WORK ORDER -
Go through the records below and copy out every line that contains the word "tile".

MATERIAL TO PROCESS -

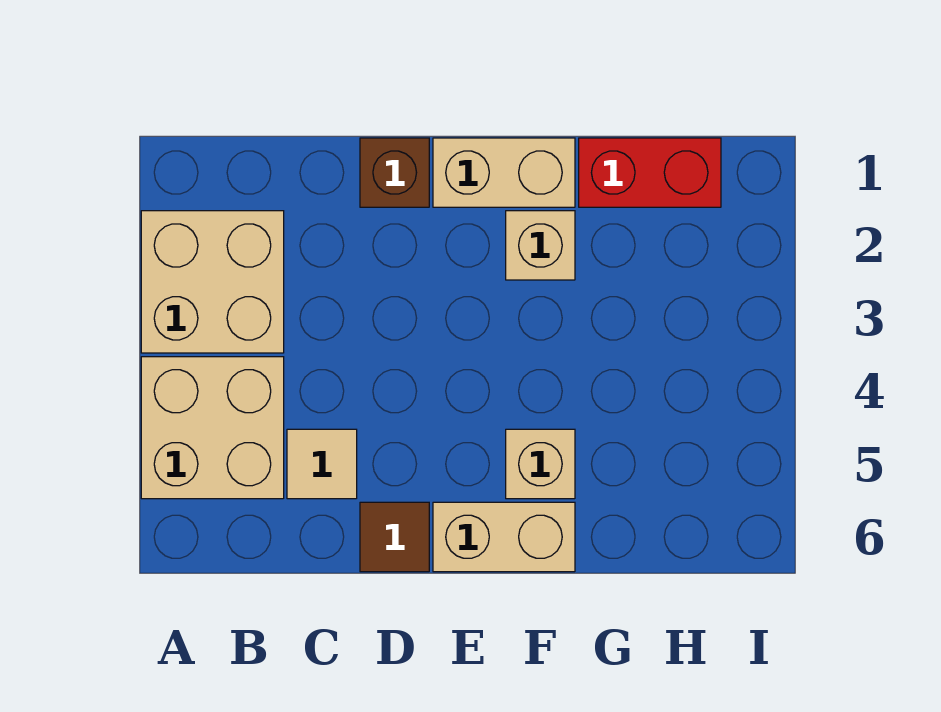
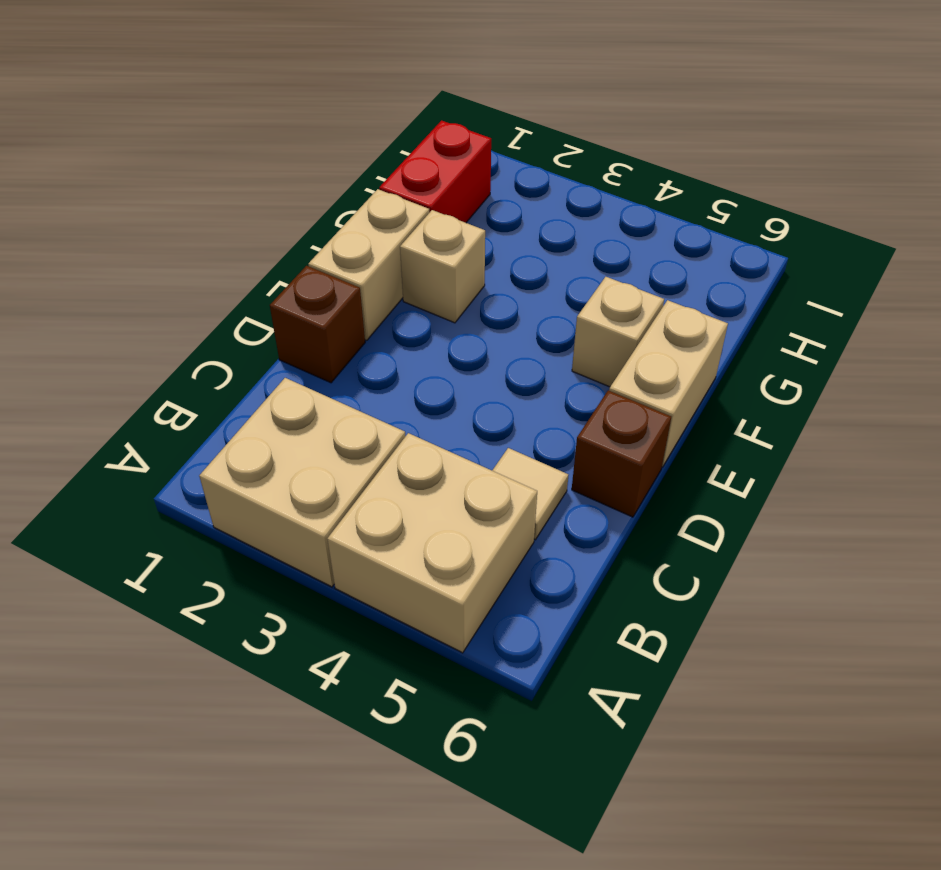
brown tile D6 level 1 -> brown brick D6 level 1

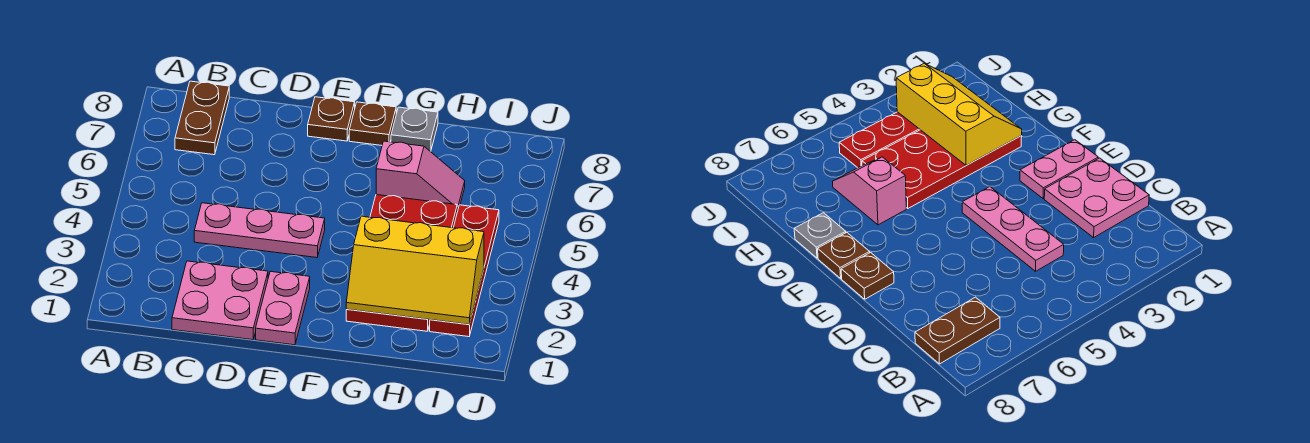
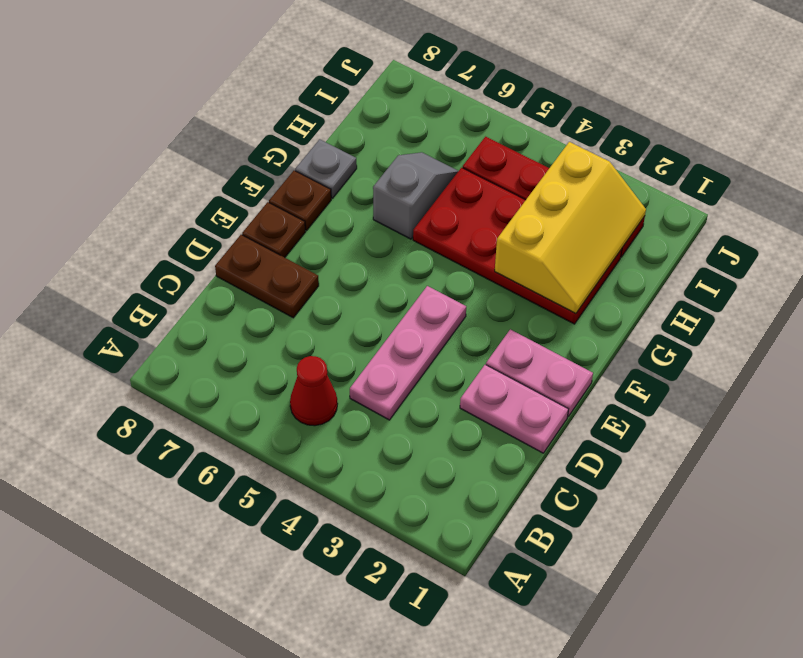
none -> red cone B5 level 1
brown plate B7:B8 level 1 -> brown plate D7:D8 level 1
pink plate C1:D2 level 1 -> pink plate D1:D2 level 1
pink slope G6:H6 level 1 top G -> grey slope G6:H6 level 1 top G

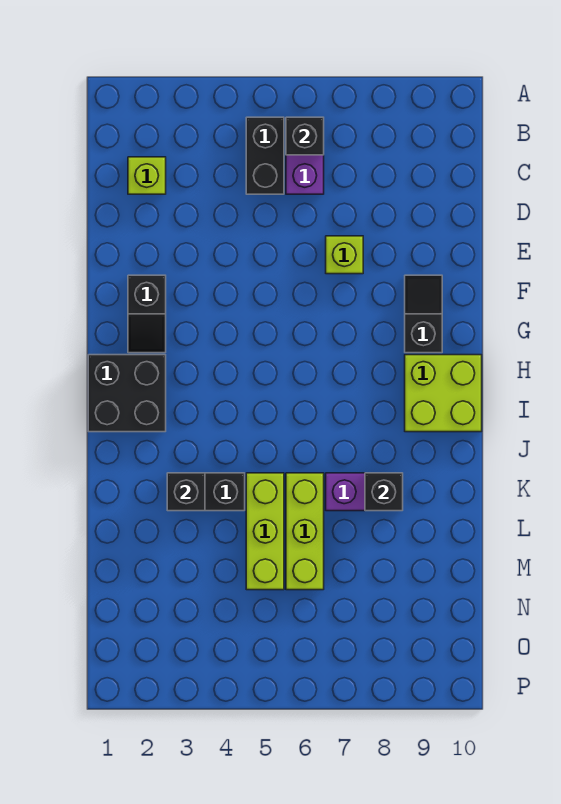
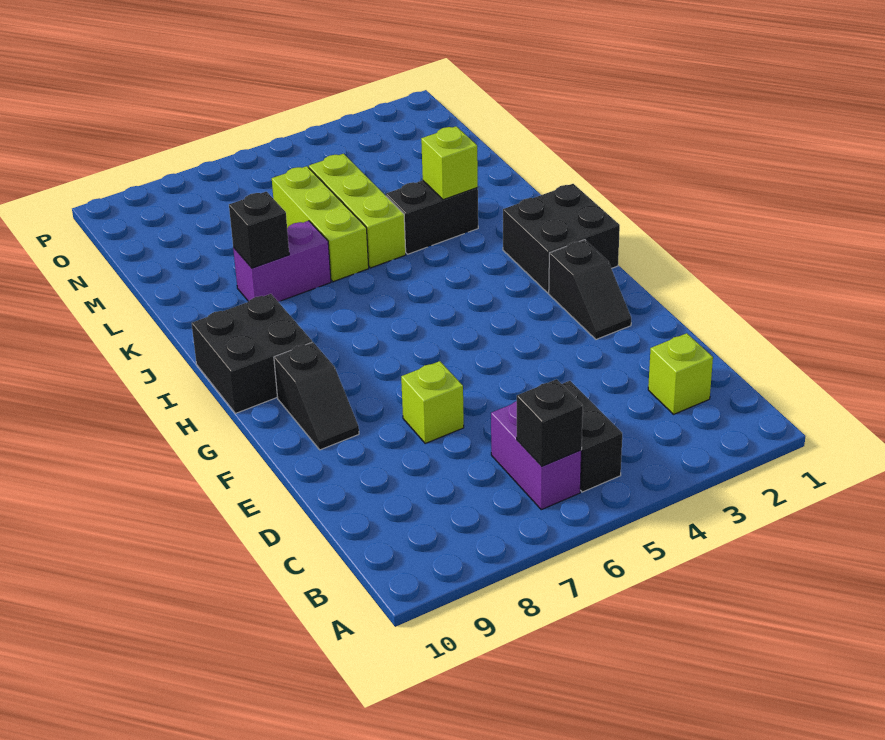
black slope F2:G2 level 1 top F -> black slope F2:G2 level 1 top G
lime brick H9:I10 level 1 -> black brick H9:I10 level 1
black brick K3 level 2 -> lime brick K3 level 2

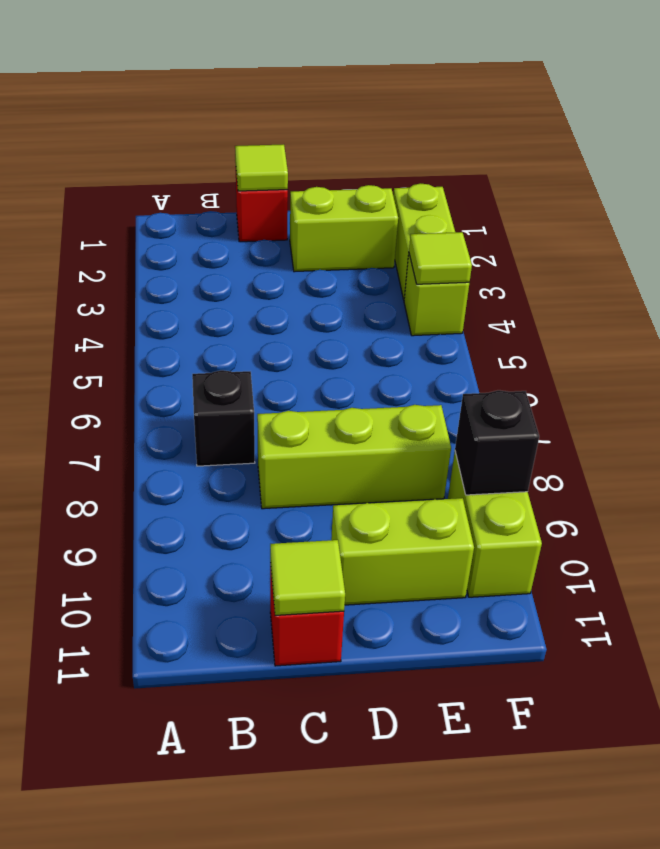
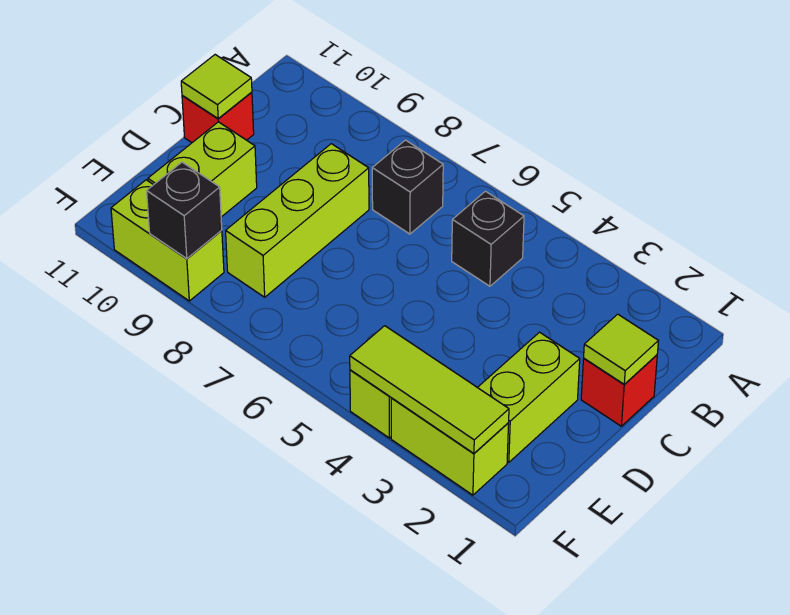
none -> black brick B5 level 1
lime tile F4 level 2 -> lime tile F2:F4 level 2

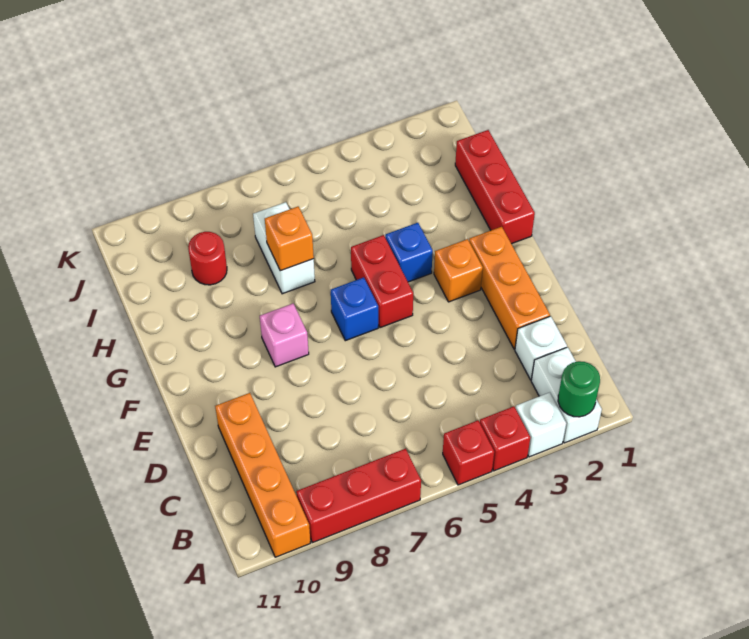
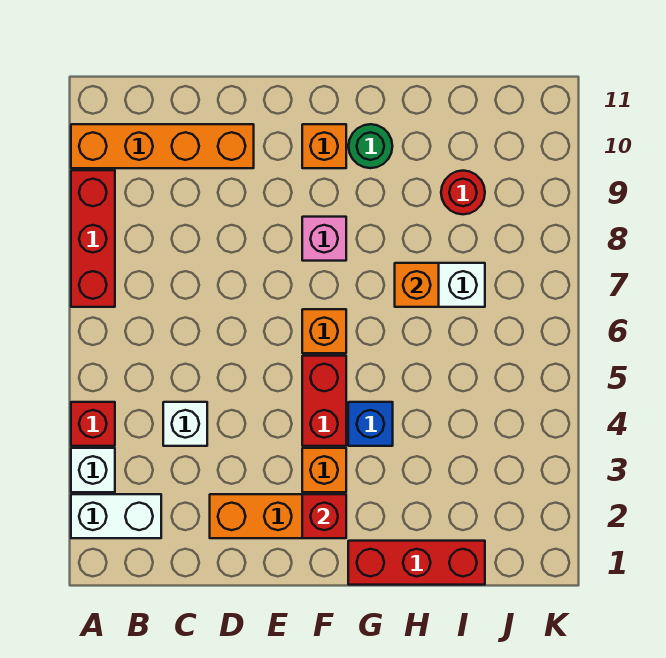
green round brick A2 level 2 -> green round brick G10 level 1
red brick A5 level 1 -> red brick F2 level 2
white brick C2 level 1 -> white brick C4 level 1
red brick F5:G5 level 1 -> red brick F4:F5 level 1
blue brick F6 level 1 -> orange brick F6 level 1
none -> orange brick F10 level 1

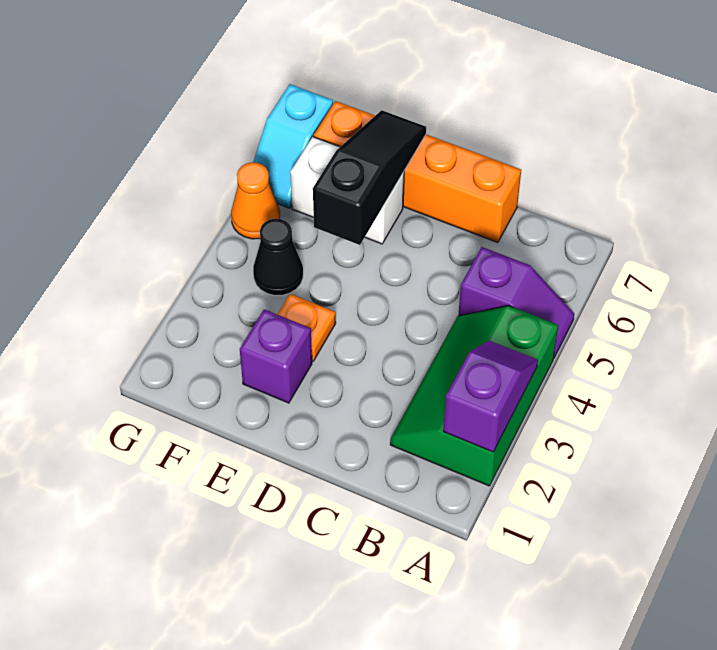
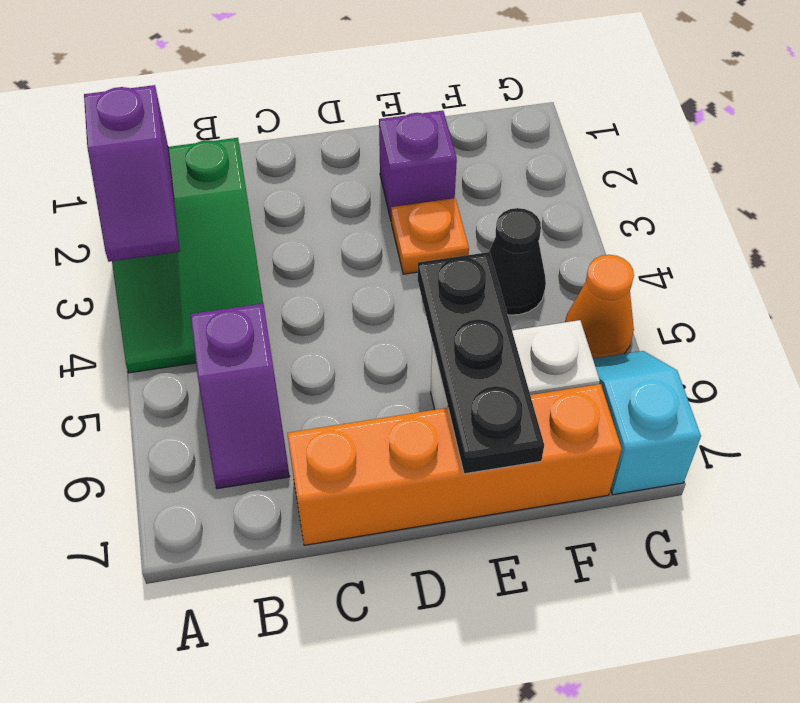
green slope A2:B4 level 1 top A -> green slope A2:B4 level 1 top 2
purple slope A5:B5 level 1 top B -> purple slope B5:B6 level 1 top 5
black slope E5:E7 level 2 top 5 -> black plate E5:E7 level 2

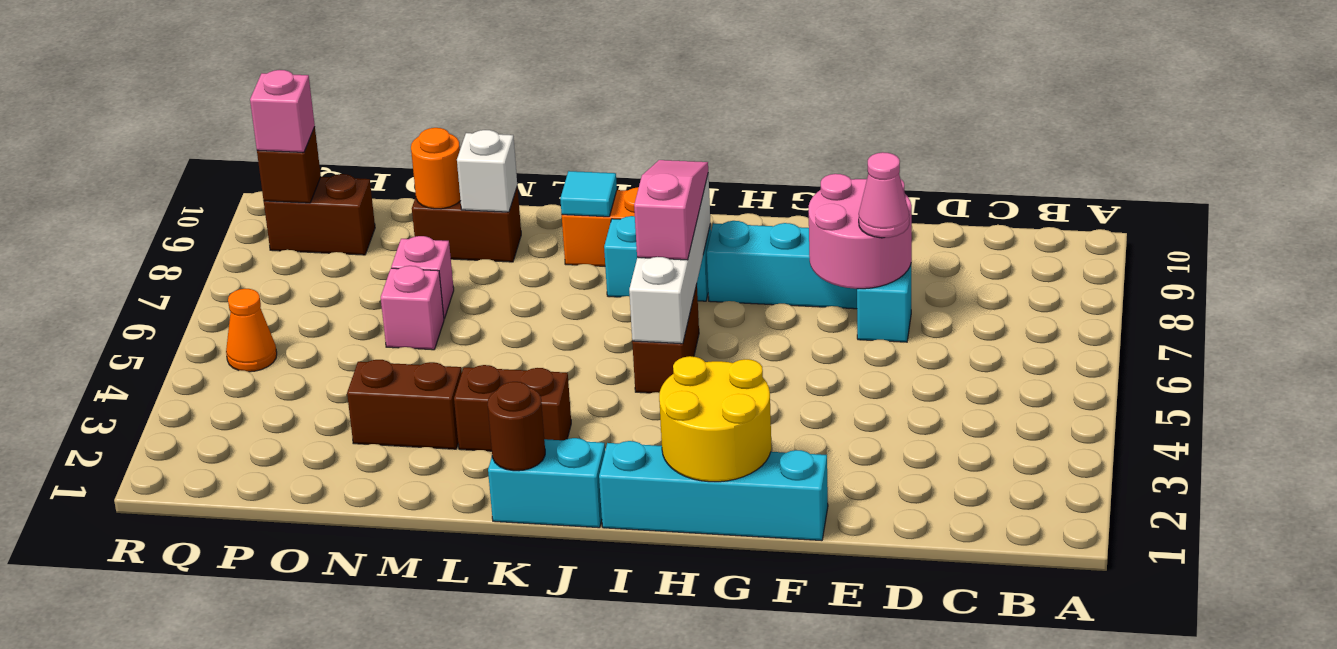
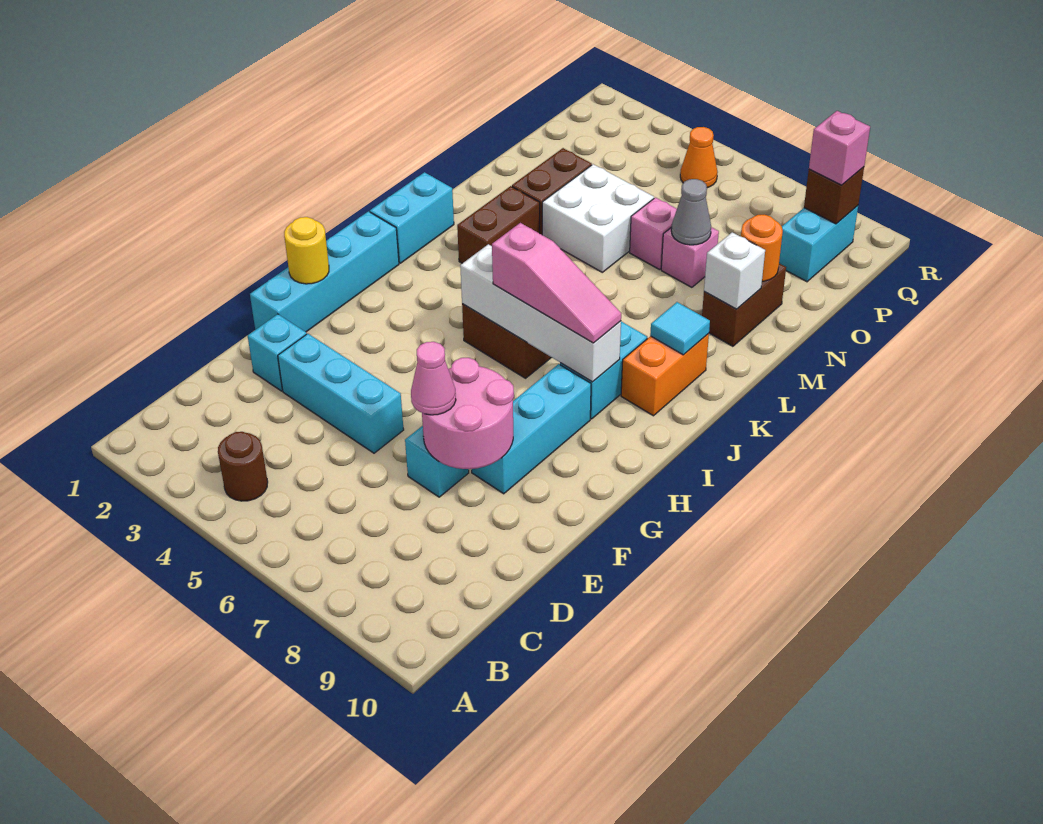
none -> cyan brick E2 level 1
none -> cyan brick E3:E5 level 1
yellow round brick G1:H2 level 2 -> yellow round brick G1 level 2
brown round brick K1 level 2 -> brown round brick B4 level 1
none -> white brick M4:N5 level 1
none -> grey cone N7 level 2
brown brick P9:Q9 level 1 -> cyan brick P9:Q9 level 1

WORKED SOLUTION -
brown tile D6 level 1 -> brown brick D6 level 1
lime tile F4 level 2 -> lime tile F2:F4 level 2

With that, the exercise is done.